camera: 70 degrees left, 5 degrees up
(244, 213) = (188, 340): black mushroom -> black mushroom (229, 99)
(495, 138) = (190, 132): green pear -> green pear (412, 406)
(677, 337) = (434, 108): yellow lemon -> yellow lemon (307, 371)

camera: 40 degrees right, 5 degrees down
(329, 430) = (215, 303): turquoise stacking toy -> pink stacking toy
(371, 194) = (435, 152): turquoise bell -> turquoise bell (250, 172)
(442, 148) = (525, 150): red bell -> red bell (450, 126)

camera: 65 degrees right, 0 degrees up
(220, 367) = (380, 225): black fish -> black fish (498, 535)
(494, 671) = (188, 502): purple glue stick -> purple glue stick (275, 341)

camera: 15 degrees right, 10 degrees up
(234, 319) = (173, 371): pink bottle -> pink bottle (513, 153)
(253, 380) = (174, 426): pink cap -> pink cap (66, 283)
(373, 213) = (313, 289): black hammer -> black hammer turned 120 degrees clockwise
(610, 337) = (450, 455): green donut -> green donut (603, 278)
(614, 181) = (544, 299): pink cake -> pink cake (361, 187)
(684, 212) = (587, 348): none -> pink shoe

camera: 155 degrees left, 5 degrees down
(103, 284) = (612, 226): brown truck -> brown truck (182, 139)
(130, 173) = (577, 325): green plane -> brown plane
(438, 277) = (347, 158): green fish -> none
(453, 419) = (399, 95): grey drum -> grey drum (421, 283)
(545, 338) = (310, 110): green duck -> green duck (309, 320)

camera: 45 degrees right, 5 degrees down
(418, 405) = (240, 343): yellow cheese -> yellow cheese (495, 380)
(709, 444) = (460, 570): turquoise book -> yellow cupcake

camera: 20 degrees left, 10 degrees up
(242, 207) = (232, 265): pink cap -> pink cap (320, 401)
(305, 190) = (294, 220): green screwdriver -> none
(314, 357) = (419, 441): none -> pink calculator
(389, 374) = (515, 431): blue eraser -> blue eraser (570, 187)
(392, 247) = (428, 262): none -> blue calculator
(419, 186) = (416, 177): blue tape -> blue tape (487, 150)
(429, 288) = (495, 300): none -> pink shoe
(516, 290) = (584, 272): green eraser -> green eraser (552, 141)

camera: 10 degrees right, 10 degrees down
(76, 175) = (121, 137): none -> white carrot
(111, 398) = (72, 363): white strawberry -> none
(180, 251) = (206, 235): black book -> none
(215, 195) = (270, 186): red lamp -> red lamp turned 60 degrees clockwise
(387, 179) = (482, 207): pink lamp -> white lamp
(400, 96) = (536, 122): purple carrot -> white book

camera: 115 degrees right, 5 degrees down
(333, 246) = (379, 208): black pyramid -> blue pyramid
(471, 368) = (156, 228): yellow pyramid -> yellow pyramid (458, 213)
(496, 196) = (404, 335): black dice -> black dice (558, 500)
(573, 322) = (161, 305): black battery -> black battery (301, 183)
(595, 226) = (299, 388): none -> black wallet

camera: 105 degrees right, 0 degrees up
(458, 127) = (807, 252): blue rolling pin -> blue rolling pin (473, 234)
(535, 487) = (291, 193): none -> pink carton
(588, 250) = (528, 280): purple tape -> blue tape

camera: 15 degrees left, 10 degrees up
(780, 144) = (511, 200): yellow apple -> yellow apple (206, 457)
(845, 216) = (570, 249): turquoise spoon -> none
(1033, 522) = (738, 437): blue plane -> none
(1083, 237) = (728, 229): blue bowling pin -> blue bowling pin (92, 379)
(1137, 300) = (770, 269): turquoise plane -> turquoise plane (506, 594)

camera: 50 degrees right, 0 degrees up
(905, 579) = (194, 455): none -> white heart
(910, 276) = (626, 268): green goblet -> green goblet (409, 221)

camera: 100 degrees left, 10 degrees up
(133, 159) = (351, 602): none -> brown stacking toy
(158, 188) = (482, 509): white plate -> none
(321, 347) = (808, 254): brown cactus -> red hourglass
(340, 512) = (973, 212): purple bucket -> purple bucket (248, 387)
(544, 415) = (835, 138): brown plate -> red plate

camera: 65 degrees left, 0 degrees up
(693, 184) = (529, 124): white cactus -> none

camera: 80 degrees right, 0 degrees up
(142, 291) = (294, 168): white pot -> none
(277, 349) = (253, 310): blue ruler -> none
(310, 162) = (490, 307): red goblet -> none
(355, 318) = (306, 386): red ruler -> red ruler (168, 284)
= = = =
Return every line of the listing above where "goblet" appears.

Problem solution:
(910, 276) = (626, 268): green goblet -> green goblet (409, 221)
(310, 162) = (490, 307): red goblet -> none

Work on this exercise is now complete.